How to complete this task - From the listing below, select every line where the word "centre" appears.

Raw data -
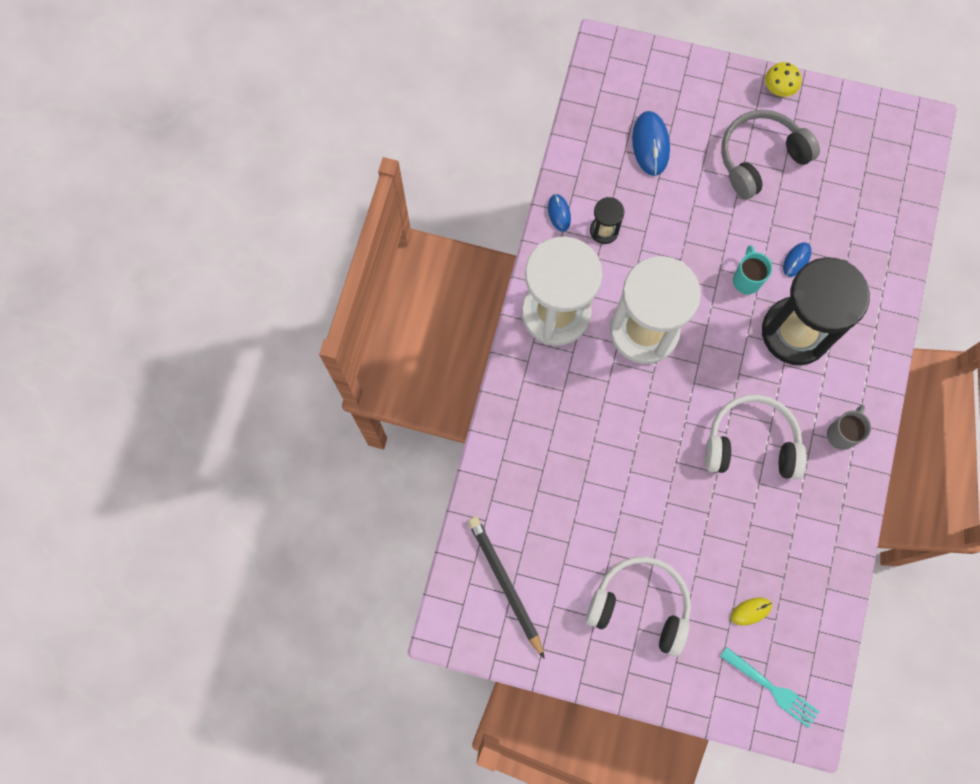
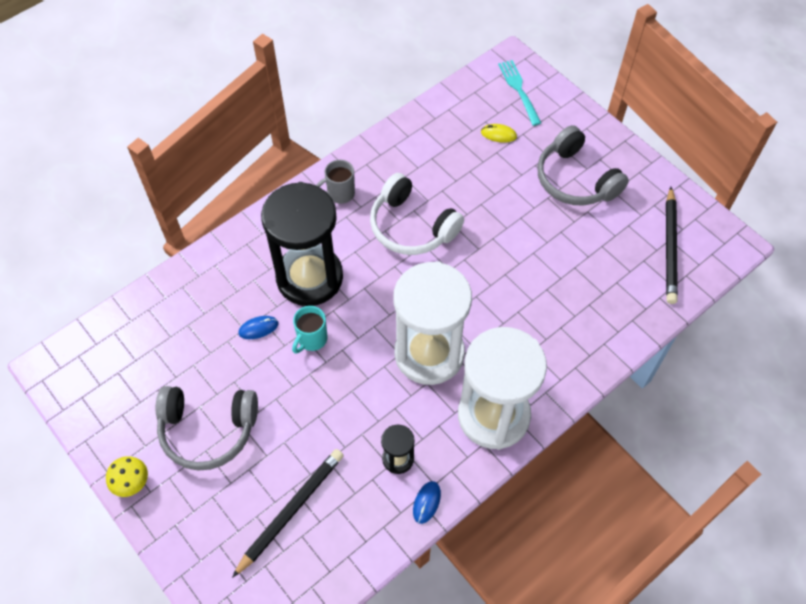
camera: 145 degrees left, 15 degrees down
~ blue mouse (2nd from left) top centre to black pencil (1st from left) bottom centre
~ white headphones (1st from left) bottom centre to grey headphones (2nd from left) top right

Answer space -
~ blue mouse (2nd from left) top centre to black pencil (1st from left) bottom centre
~ white headphones (1st from left) bottom centre to grey headphones (2nd from left) top right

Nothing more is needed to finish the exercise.